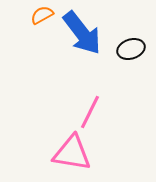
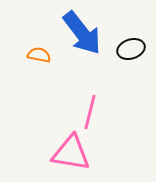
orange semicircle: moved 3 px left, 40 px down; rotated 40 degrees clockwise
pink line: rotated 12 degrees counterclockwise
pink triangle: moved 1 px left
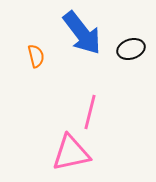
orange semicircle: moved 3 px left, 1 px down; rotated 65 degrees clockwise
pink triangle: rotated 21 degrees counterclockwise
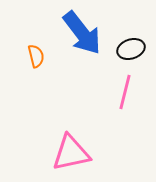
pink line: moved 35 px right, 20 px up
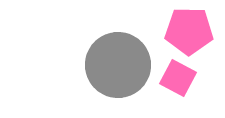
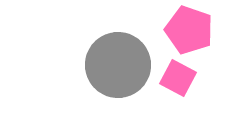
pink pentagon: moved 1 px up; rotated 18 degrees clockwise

==

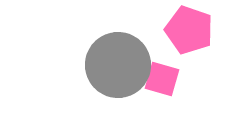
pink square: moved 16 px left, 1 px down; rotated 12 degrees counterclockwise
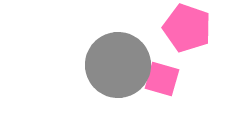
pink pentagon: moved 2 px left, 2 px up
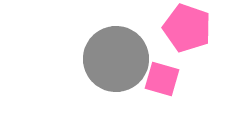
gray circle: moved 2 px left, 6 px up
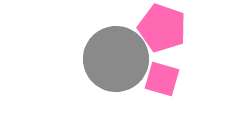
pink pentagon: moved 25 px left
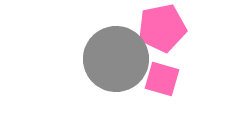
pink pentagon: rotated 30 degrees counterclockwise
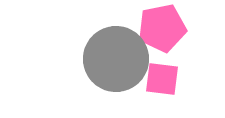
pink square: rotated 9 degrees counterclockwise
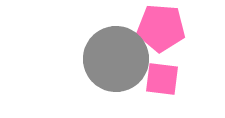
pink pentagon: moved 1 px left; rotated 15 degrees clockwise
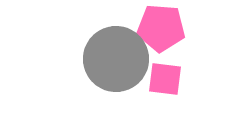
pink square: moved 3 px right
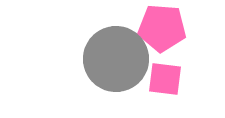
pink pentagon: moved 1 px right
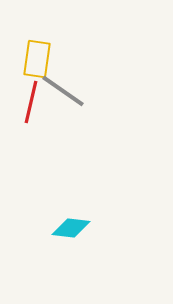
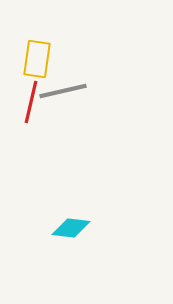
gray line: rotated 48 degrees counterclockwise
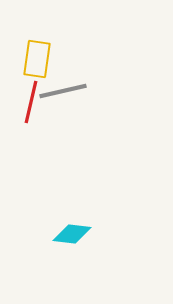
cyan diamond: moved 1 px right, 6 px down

---

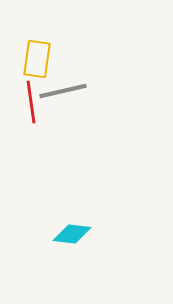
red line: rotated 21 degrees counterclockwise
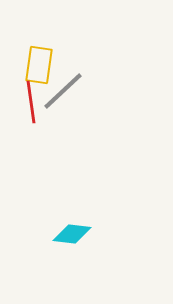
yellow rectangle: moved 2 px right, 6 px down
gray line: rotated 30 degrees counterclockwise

Challenge: Could you pull out the data from the line with "pink pentagon: moved 25 px left" up to and including the line with "gray line: rotated 48", word for word, leaving out the pictures?

Problem solution:
pink pentagon: moved 25 px left
pink pentagon: rotated 30 degrees counterclockwise
pink square: rotated 9 degrees counterclockwise
pink pentagon: moved 1 px left; rotated 15 degrees clockwise
pink square: moved 3 px right
pink pentagon: moved 1 px right
gray line: rotated 48 degrees counterclockwise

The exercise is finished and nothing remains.